[[ Source data open ]]

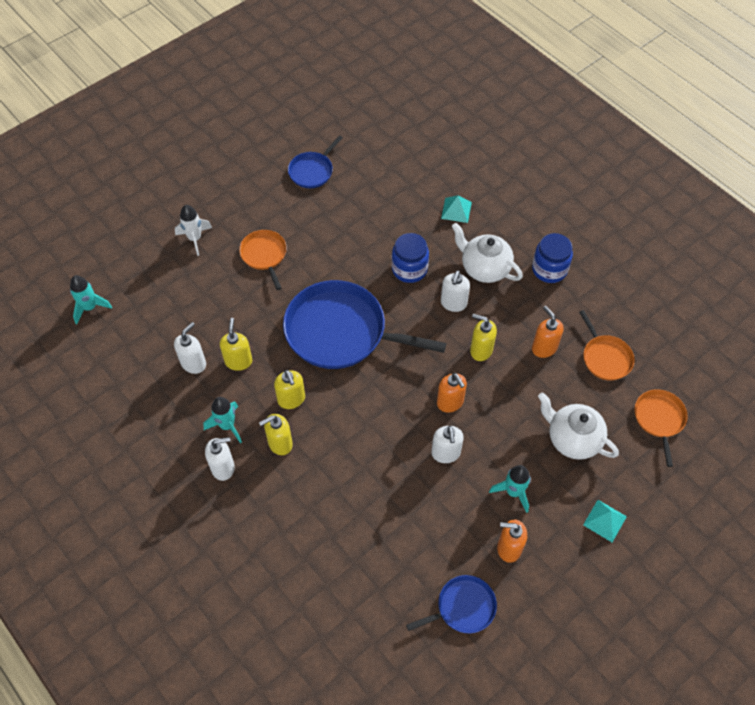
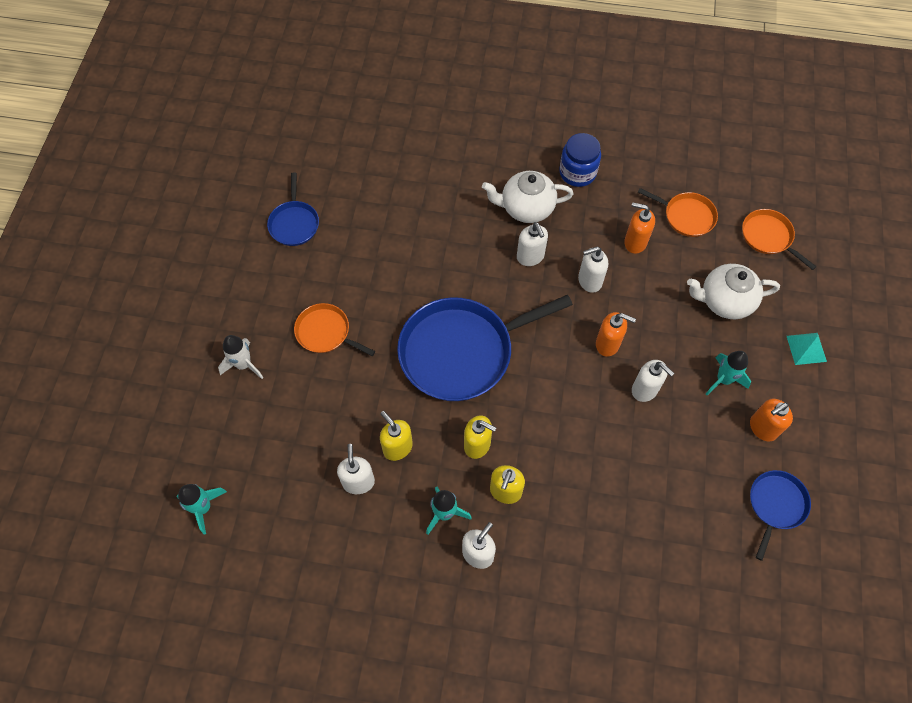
camera: 40 degrees left, 5 degrees up
(409, 269) = (466, 253): blue jar -> none
(456, 210) = (455, 173): turquoise pyramid -> none
(481, 350) = (589, 281): yellow soap dispenser -> white soap dispenser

[[ Source data closed ]]

* [What the task requires]: Copy exactly the lines running from the one that holds "(456, 210) = (455, 173): turquoise" to the last line of the listing above. Include both of those lines.

* [Response area]:
(456, 210) = (455, 173): turquoise pyramid -> none
(481, 350) = (589, 281): yellow soap dispenser -> white soap dispenser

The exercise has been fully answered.